* _Recorded information_:
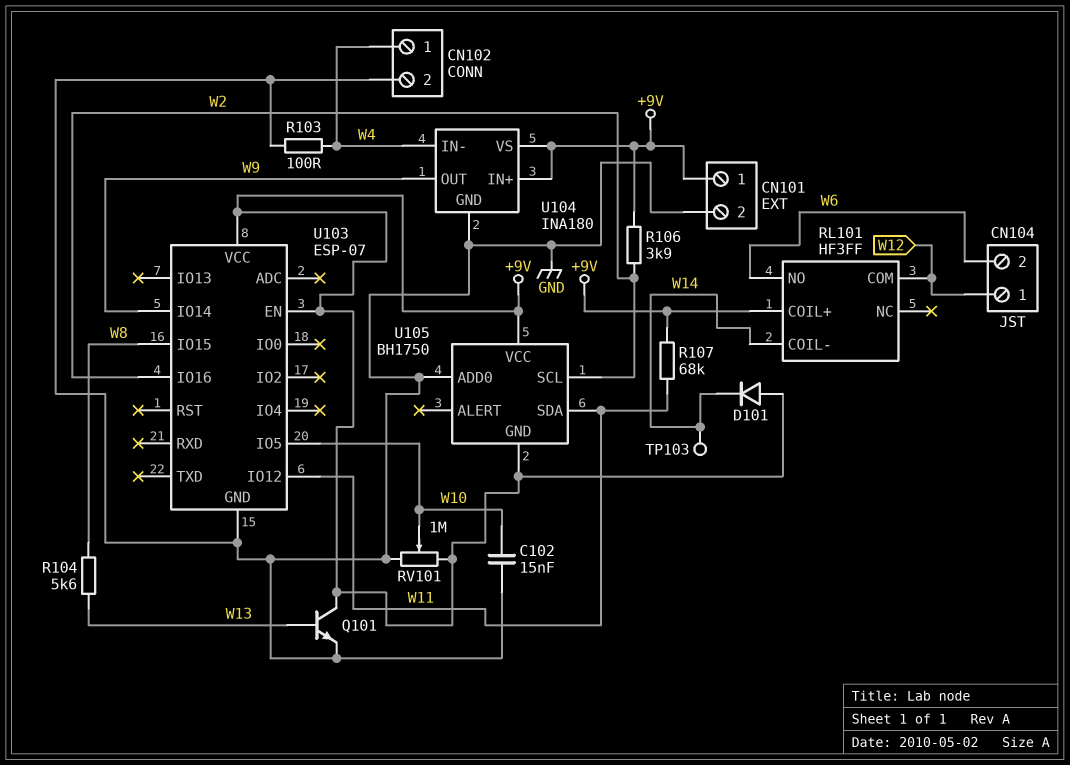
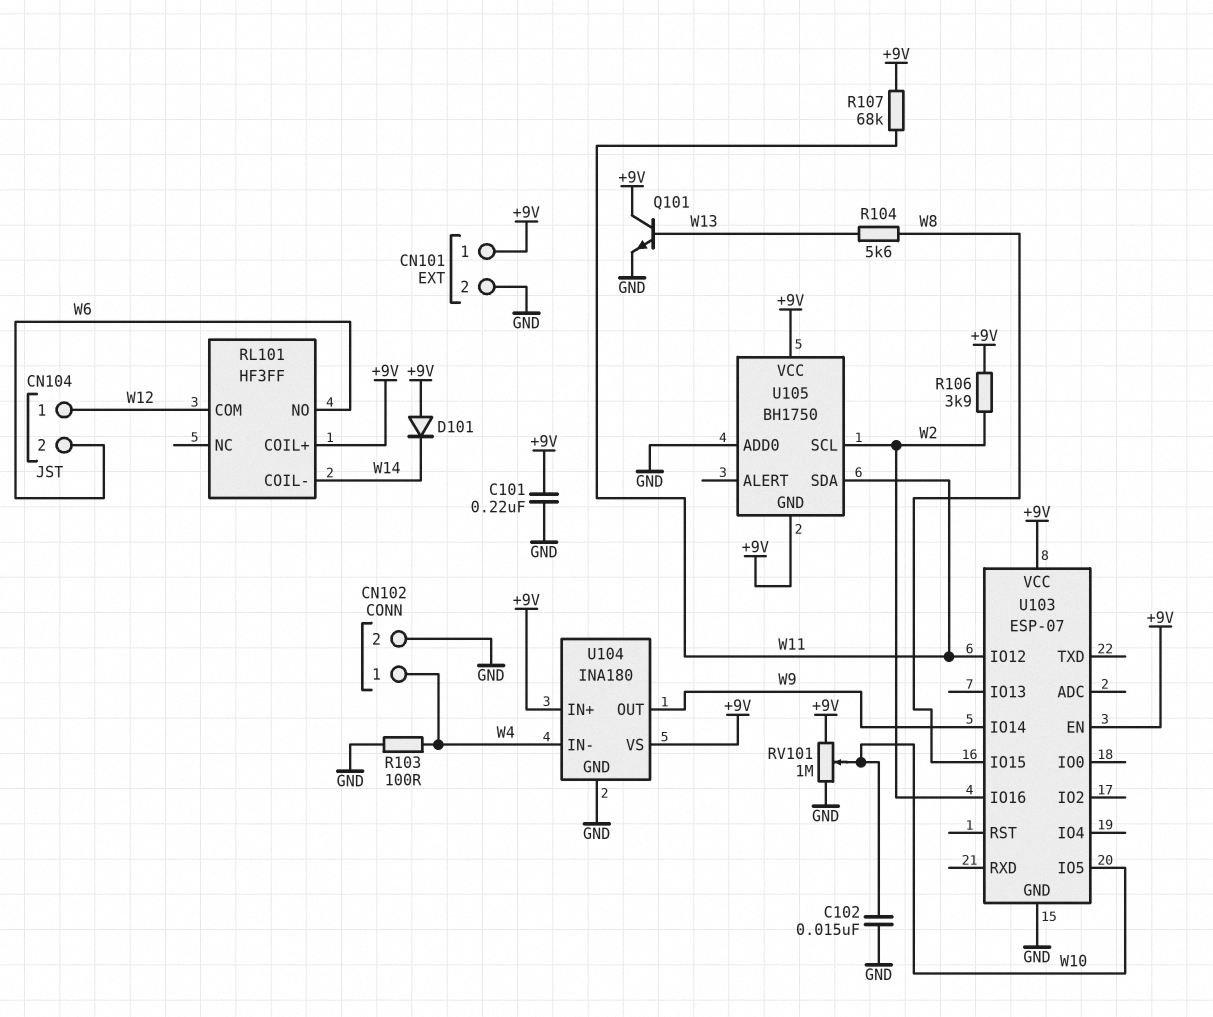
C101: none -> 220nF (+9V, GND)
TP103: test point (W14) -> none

==

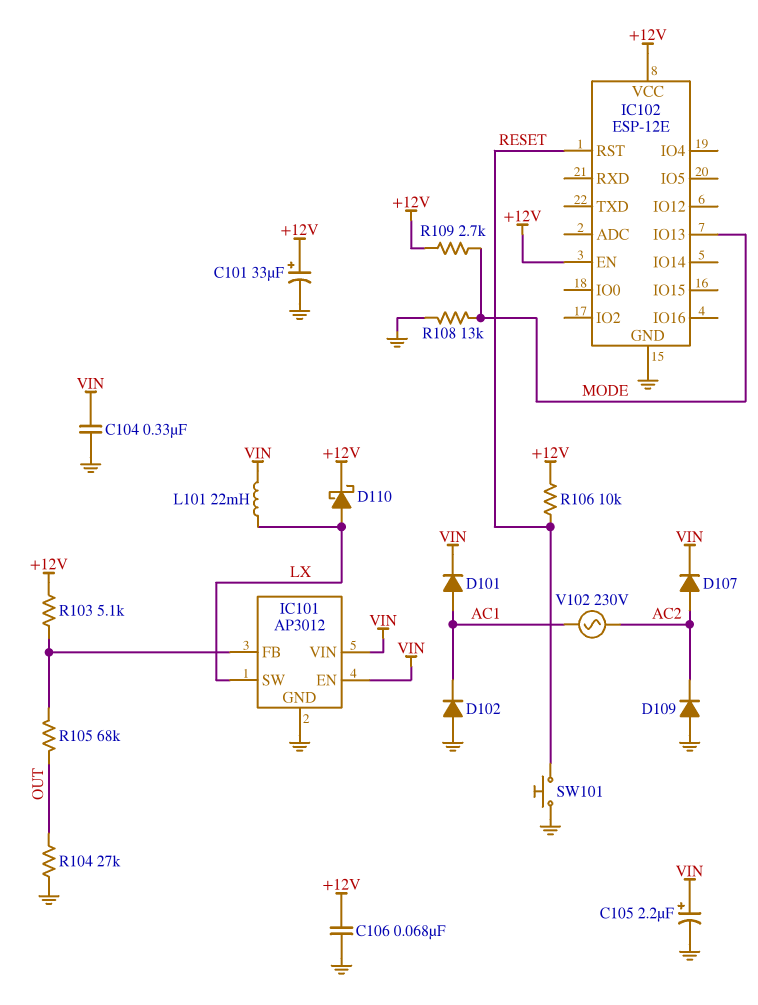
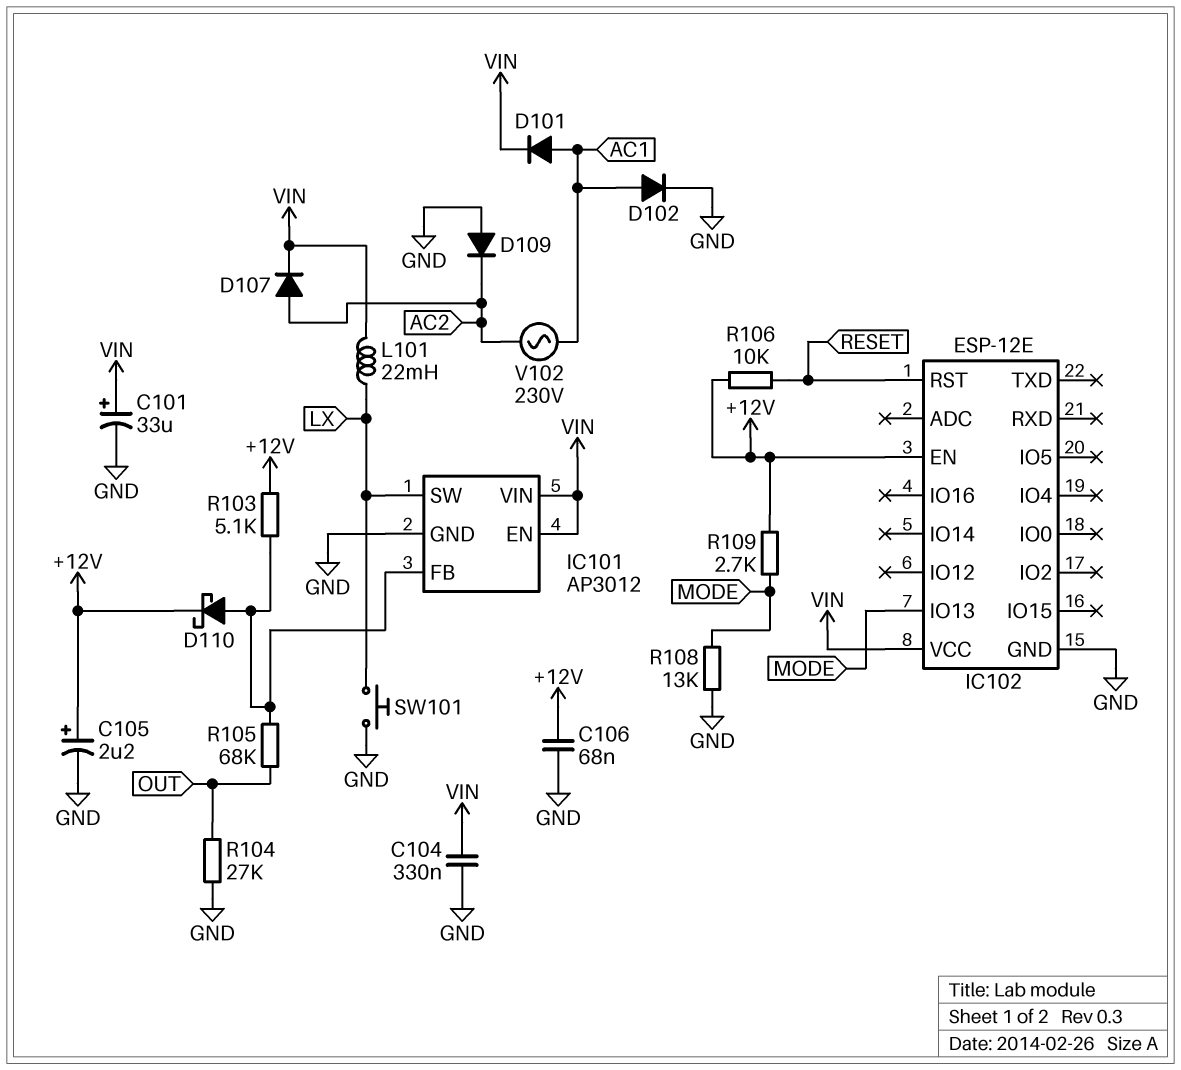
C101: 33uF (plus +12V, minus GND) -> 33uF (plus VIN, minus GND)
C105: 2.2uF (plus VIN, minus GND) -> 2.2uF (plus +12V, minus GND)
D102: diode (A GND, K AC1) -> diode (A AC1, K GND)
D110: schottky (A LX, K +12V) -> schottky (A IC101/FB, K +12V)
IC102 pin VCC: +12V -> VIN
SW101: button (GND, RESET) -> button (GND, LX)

...

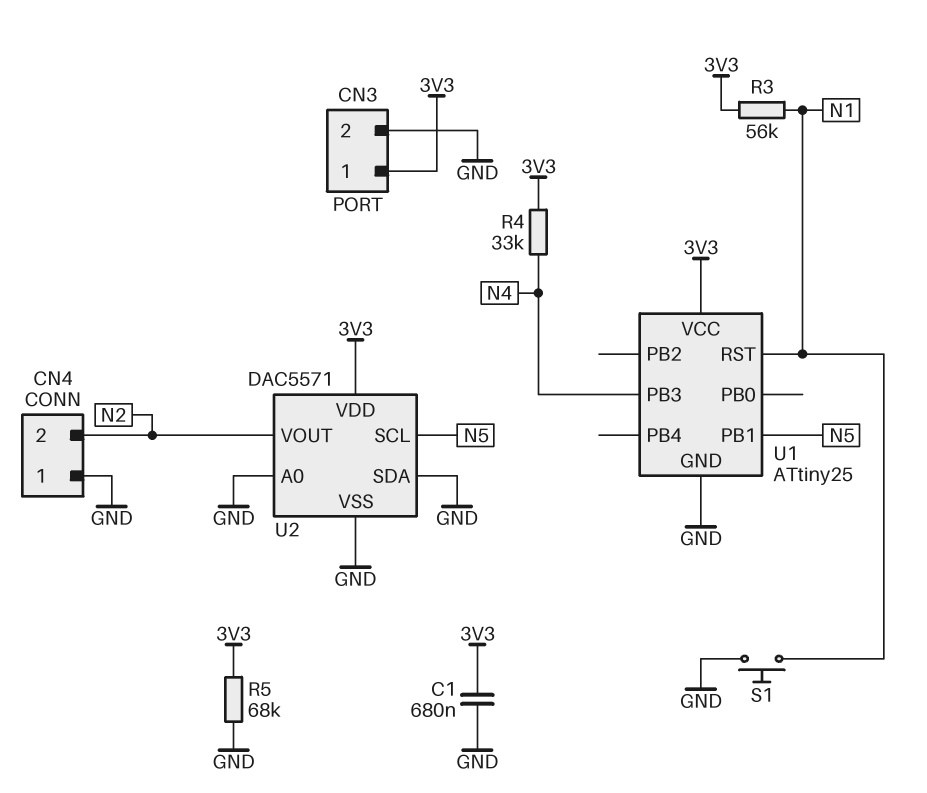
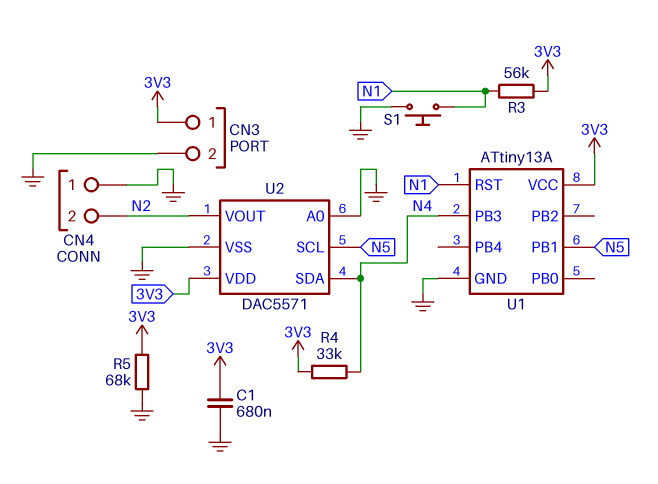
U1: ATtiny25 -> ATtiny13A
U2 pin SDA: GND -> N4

* _Work item_: Check each line of the listing above for the string "minus". Report only how many have it.

* _Answer section_: 2